### Exercise details
Under this line are the records; write out word for word the part that begins at the line containing "U110: NOT (in" and ends at the line containing "R3: 1.2k (+12V, N11) -> 3.3k (+12V, N11)", and no more.

Stored dataset items:
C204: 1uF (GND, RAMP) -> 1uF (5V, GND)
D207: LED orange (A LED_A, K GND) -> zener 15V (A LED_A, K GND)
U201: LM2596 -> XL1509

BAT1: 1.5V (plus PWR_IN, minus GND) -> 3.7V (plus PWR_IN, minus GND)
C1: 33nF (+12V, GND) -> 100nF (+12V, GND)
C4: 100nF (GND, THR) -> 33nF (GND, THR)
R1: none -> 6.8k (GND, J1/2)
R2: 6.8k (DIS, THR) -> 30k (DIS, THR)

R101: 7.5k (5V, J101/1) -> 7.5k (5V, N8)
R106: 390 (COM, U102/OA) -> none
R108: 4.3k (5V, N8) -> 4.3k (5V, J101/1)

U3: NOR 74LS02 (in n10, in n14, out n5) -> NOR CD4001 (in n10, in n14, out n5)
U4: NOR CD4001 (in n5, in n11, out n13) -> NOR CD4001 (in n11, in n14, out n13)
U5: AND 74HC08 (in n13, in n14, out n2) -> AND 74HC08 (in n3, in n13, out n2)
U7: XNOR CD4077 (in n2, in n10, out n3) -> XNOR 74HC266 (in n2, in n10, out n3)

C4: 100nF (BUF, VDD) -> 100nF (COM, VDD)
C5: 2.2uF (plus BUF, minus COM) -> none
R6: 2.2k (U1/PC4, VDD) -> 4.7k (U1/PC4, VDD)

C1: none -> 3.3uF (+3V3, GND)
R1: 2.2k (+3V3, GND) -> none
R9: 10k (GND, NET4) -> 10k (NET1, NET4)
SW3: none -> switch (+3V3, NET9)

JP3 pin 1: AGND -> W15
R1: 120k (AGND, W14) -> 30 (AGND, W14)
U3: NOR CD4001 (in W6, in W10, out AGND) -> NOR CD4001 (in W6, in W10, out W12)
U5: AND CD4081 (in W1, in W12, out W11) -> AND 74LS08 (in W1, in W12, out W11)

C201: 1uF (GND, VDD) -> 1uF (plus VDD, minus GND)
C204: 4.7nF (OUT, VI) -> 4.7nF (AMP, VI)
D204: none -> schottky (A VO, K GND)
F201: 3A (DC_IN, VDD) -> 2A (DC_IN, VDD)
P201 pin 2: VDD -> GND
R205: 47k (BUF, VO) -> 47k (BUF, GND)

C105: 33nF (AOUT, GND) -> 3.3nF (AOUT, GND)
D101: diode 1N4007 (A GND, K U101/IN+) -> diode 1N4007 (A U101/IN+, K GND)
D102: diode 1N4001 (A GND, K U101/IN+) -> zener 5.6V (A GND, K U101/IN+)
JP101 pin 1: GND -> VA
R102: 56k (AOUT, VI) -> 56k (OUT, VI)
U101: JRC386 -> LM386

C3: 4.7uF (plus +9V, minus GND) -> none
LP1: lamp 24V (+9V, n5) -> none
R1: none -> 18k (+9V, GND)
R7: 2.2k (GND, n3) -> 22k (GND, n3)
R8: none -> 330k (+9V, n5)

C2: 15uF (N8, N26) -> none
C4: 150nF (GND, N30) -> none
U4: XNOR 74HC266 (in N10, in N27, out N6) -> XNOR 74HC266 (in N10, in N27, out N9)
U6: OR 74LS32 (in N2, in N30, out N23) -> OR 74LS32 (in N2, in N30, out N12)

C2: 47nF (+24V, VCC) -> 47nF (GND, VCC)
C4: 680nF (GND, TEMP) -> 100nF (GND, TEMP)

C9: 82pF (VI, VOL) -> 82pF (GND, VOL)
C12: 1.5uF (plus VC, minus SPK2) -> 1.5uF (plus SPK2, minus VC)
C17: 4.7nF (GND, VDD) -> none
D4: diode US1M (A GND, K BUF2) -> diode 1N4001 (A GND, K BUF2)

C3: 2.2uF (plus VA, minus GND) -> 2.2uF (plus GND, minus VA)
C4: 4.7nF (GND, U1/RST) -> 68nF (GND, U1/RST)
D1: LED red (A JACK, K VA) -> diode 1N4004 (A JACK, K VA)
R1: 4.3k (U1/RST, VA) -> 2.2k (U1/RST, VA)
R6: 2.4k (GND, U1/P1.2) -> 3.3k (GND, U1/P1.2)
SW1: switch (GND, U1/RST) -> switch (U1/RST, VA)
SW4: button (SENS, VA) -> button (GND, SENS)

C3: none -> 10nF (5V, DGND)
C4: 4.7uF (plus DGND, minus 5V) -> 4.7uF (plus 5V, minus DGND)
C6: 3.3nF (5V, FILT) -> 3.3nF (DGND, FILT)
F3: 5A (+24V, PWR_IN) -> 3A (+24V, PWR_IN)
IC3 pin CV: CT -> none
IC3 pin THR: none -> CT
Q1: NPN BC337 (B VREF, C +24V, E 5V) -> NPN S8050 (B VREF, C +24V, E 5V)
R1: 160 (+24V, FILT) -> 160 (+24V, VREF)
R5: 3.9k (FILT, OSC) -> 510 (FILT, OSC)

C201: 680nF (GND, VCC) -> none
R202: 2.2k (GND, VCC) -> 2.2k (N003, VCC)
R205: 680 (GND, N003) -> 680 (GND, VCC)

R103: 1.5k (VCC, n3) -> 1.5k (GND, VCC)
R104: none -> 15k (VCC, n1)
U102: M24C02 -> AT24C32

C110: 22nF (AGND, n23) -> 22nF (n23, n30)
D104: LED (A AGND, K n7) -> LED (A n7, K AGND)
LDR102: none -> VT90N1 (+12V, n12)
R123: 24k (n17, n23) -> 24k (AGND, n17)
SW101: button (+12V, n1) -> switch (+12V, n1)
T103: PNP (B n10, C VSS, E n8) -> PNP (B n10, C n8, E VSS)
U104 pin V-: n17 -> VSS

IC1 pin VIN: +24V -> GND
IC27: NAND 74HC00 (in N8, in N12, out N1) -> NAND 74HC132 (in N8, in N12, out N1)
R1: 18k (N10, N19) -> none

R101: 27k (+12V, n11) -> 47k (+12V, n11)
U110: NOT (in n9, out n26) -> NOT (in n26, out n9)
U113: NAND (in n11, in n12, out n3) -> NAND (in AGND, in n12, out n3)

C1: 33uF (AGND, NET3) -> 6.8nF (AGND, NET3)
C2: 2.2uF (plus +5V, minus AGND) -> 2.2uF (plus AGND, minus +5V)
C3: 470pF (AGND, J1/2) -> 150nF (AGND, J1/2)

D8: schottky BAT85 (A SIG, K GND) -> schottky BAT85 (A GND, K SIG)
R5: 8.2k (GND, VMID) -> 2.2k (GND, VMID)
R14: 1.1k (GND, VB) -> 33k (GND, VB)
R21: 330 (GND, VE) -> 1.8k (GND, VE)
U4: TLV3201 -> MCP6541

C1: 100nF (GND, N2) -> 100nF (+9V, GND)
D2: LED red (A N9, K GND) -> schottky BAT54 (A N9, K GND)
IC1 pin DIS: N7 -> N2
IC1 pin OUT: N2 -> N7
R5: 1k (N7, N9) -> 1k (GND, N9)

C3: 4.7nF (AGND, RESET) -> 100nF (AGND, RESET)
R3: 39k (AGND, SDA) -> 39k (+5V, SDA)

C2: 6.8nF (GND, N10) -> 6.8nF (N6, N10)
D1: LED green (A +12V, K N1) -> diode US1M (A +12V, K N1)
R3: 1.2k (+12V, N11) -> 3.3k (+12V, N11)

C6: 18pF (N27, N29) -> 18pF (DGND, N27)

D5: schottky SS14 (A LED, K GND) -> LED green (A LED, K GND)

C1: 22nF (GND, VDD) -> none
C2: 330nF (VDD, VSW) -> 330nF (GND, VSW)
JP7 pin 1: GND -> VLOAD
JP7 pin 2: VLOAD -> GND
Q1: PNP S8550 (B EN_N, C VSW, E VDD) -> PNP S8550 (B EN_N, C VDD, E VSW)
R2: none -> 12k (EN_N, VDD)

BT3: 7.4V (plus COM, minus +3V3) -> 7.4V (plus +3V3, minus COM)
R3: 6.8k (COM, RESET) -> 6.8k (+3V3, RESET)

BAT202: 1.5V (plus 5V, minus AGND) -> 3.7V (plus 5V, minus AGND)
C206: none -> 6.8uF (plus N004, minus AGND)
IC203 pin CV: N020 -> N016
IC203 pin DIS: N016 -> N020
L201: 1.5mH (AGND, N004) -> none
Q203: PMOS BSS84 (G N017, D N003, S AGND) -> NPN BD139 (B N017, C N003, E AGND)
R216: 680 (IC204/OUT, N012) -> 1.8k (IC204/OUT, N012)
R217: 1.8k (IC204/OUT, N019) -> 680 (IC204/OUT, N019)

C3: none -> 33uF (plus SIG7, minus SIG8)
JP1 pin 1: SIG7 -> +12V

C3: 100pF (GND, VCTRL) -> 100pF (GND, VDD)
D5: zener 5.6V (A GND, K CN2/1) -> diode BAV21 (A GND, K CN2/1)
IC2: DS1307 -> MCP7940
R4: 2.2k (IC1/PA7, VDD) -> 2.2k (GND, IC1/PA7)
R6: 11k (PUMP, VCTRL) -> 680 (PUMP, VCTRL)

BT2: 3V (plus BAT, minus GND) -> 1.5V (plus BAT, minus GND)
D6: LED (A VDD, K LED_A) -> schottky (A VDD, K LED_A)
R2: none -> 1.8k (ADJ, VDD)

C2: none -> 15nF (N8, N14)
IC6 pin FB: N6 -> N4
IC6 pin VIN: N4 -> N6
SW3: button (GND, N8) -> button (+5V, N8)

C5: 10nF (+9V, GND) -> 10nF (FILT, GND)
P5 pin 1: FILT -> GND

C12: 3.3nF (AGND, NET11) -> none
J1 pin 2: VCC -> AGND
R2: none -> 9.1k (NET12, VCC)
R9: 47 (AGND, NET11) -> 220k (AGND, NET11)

### Finished task
U110: NOT (in n9, out n26) -> NOT (in n26, out n9)
U113: NAND (in n11, in n12, out n3) -> NAND (in AGND, in n12, out n3)

C1: 33uF (AGND, NET3) -> 6.8nF (AGND, NET3)
C2: 2.2uF (plus +5V, minus AGND) -> 2.2uF (plus AGND, minus +5V)
C3: 470pF (AGND, J1/2) -> 150nF (AGND, J1/2)

D8: schottky BAT85 (A SIG, K GND) -> schottky BAT85 (A GND, K SIG)
R5: 8.2k (GND, VMID) -> 2.2k (GND, VMID)
R14: 1.1k (GND, VB) -> 33k (GND, VB)
R21: 330 (GND, VE) -> 1.8k (GND, VE)
U4: TLV3201 -> MCP6541

C1: 100nF (GND, N2) -> 100nF (+9V, GND)
D2: LED red (A N9, K GND) -> schottky BAT54 (A N9, K GND)
IC1 pin DIS: N7 -> N2
IC1 pin OUT: N2 -> N7
R5: 1k (N7, N9) -> 1k (GND, N9)

C3: 4.7nF (AGND, RESET) -> 100nF (AGND, RESET)
R3: 39k (AGND, SDA) -> 39k (+5V, SDA)

C2: 6.8nF (GND, N10) -> 6.8nF (N6, N10)
D1: LED green (A +12V, K N1) -> diode US1M (A +12V, K N1)
R3: 1.2k (+12V, N11) -> 3.3k (+12V, N11)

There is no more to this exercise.